- **Task description**
Copy each of the entries below verbatim, keeping every line as it appears.

- **Source data**
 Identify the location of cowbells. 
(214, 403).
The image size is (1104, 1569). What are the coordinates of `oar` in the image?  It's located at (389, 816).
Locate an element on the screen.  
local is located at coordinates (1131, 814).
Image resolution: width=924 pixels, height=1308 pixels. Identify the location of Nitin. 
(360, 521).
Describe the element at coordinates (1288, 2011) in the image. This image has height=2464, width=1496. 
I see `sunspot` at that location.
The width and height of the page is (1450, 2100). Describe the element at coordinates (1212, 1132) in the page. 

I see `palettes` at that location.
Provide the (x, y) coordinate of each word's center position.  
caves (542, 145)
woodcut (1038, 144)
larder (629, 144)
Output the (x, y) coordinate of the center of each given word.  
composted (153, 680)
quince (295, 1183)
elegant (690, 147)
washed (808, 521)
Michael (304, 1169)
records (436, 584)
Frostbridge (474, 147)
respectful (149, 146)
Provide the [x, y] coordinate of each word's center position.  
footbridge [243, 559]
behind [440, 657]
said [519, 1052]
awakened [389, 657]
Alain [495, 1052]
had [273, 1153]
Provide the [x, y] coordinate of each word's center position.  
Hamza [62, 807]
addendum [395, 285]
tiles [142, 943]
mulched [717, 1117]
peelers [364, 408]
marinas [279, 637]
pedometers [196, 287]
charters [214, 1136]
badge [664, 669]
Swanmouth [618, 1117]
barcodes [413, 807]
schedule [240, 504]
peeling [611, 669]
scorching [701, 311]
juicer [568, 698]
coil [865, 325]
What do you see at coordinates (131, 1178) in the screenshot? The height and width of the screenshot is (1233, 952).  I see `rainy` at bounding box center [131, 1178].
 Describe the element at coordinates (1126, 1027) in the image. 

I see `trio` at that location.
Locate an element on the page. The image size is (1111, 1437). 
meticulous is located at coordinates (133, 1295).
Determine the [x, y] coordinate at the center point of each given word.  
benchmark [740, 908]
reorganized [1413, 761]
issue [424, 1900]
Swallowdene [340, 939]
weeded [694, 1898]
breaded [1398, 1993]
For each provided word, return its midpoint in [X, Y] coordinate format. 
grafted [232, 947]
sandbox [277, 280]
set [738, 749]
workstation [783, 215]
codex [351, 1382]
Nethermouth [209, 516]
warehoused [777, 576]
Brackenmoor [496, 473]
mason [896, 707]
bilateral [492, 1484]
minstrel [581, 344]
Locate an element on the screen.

- **Completed task**
 Identify the location of cowbells. 
(214, 403).
The image size is (1104, 1569). What are the coordinates of `oar` in the image?  It's located at (389, 816).
Locate an element on the screen.  
local is located at coordinates (1131, 814).
Image resolution: width=924 pixels, height=1308 pixels. Identify the location of Nitin. 
(360, 521).
Describe the element at coordinates (1288, 2011) in the image. This image has height=2464, width=1496. 
I see `sunspot` at that location.
The width and height of the page is (1450, 2100). Describe the element at coordinates (1212, 1132) in the page. 

I see `palettes` at that location.
Provide the (x, y) coordinate of each word's center position.  
caves (542, 145)
woodcut (1038, 144)
larder (629, 144)
Output the (x, y) coordinate of the center of each given word.  
composted (153, 680)
quince (295, 1183)
elegant (690, 147)
washed (808, 521)
Michael (304, 1169)
records (436, 584)
Frostbridge (474, 147)
respectful (149, 146)
Provide the [x, y] coordinate of each word's center position.  
footbridge [243, 559]
behind [440, 657]
said [519, 1052]
awakened [389, 657]
Alain [495, 1052]
had [273, 1153]
Provide the [x, y] coordinate of each word's center position.  
Hamza [62, 807]
addendum [395, 285]
tiles [142, 943]
mulched [717, 1117]
peelers [364, 408]
marinas [279, 637]
pedometers [196, 287]
charters [214, 1136]
badge [664, 669]
Swanmouth [618, 1117]
barcodes [413, 807]
schedule [240, 504]
peeling [611, 669]
scorching [701, 311]
juicer [568, 698]
coil [865, 325]
What do you see at coordinates (131, 1178) in the screenshot? The height and width of the screenshot is (1233, 952).  I see `rainy` at bounding box center [131, 1178].
 Describe the element at coordinates (1126, 1027) in the image. 

I see `trio` at that location.
Locate an element on the page. The image size is (1111, 1437). 
meticulous is located at coordinates (133, 1295).
Determine the [x, y] coordinate at the center point of each given word.  
benchmark [740, 908]
reorganized [1413, 761]
issue [424, 1900]
Swallowdene [340, 939]
weeded [694, 1898]
breaded [1398, 1993]
For each provided word, return its midpoint in [X, Y] coordinate format. 
grafted [232, 947]
sandbox [277, 280]
set [738, 749]
workstation [783, 215]
codex [351, 1382]
Nethermouth [209, 516]
warehoused [777, 576]
Brackenmoor [496, 473]
mason [896, 707]
bilateral [492, 1484]
minstrel [581, 344]
Locate an element on the screen.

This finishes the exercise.